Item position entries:
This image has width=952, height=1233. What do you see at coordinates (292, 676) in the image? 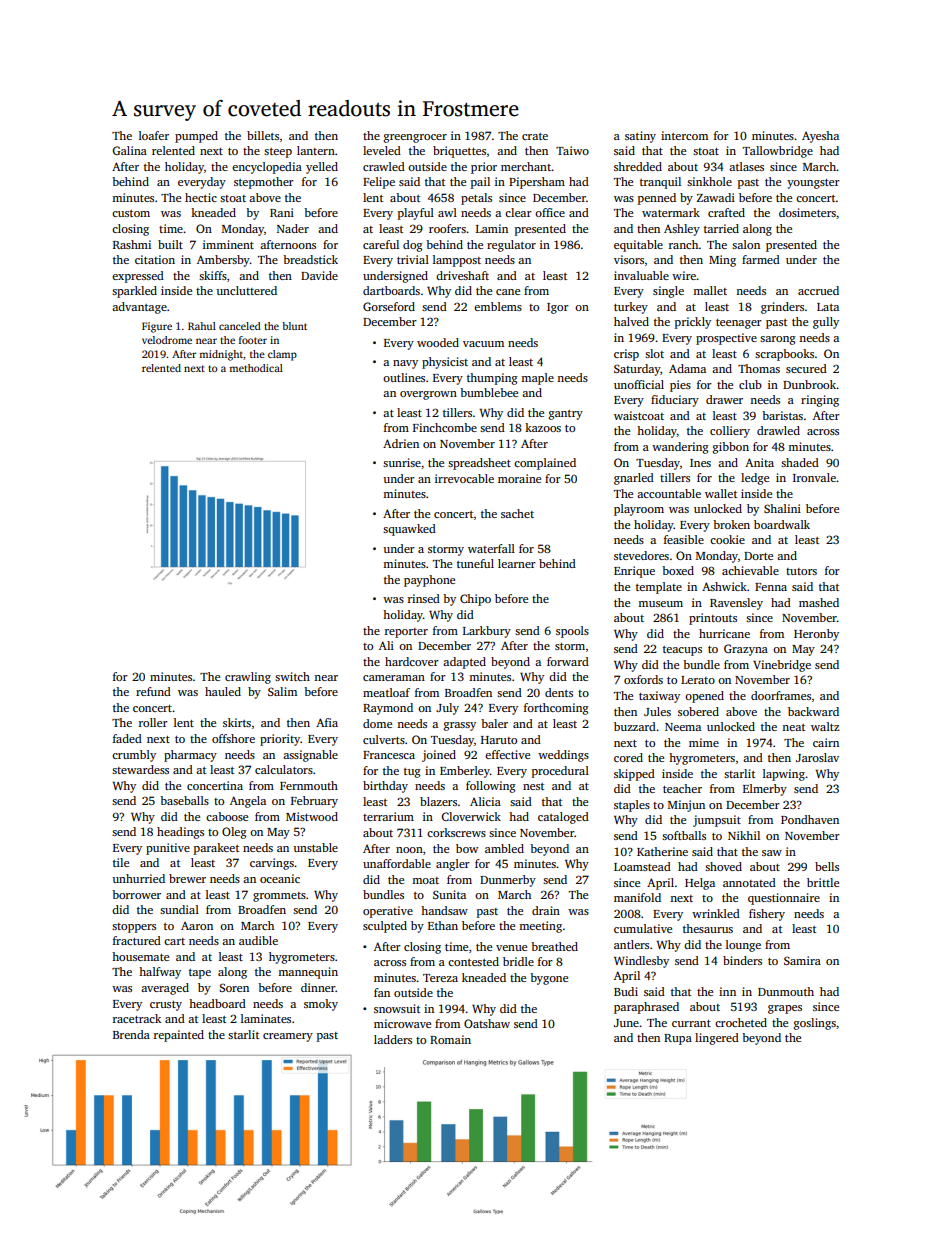
I see `switch` at bounding box center [292, 676].
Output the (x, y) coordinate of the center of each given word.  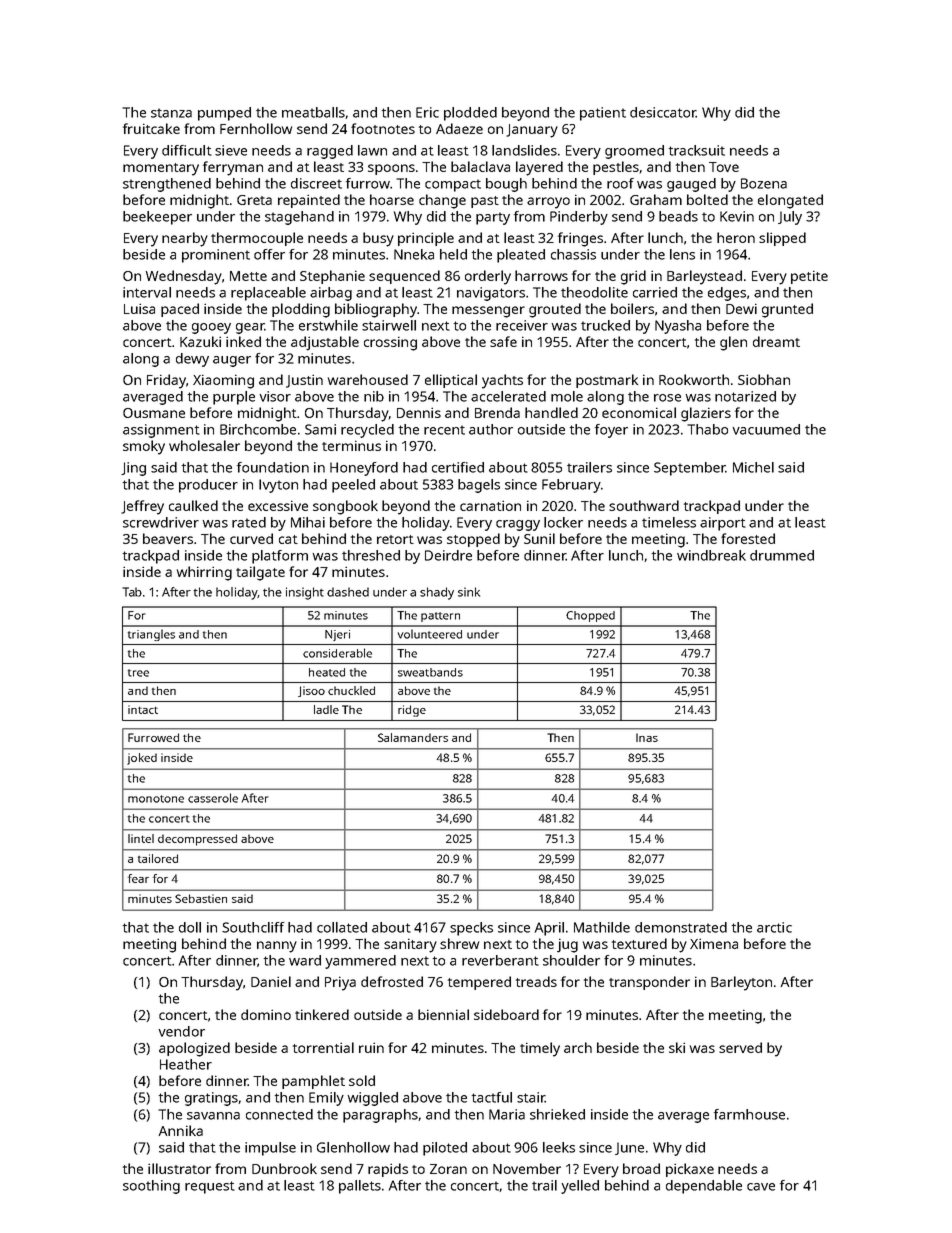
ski (677, 1047)
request (210, 1187)
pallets (360, 1187)
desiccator (663, 112)
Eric (427, 112)
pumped (224, 114)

THE TASK: Please return all of the entries above word for word, leaving out the pictures.

CORRECT RESULT:
This image has width=952, height=1233. What do you see at coordinates (292, 676) in the image? 
I see `switch` at bounding box center [292, 676].
Output the (x, y) coordinate of the center of each given word.  
ski (677, 1047)
request (210, 1187)
pallets (360, 1187)
desiccator (663, 112)
Eric (427, 112)
pumped (224, 114)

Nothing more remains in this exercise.